_THE PROBLEM_
Restate exactly, and only, the lines from the one containing "doorway: (535, 681)" through the end of the entries, keeping both endpoints.
INFORMATION Block Start
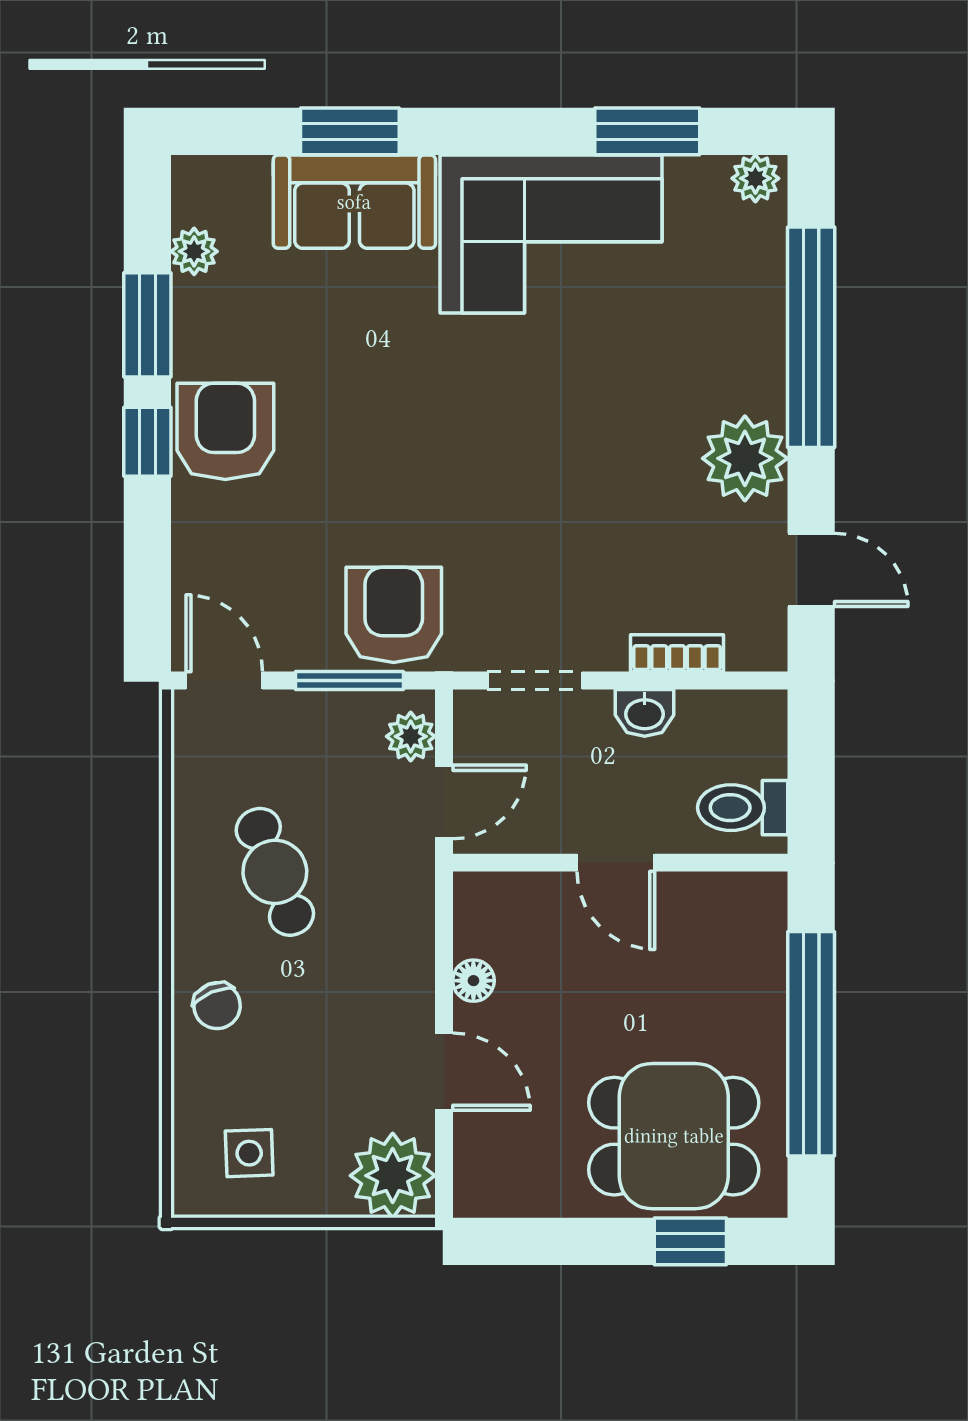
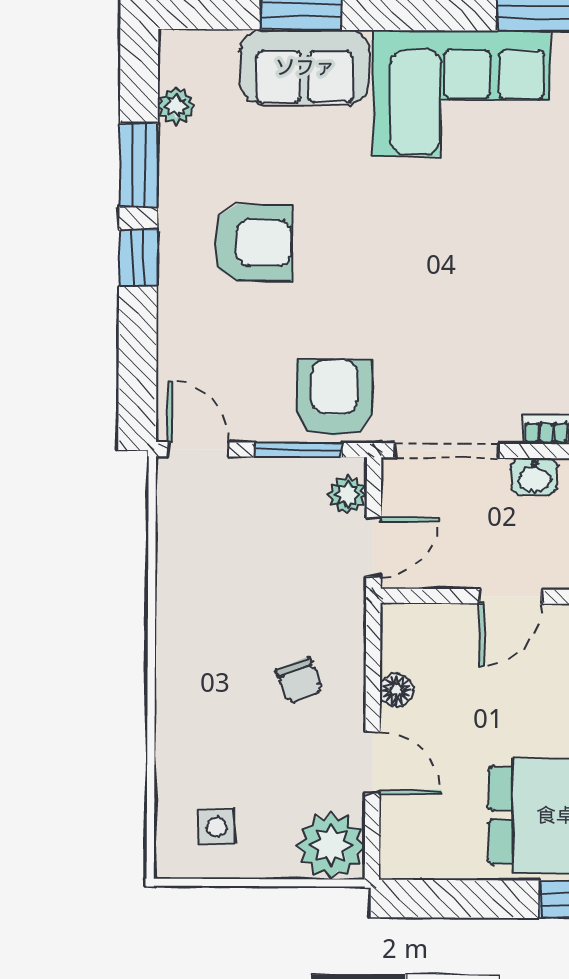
armchair: (225, 431) -> (253, 243), moved, turned 90
doorway: (535, 681) -> (447, 451), width x1.38
door: (616, 863) -> (511, 596), hinge flipped
cafe table: (275, 872) -> (238, 602), removed
chair: (217, 1006) -> (299, 680), moved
INFORMATION Block End
_EXPECTED ANSWER_
doorway: (535, 681) -> (447, 451), width x1.38
door: (616, 863) -> (511, 596), hinge flipped
cafe table: (275, 872) -> (238, 602), removed
chair: (217, 1006) -> (299, 680), moved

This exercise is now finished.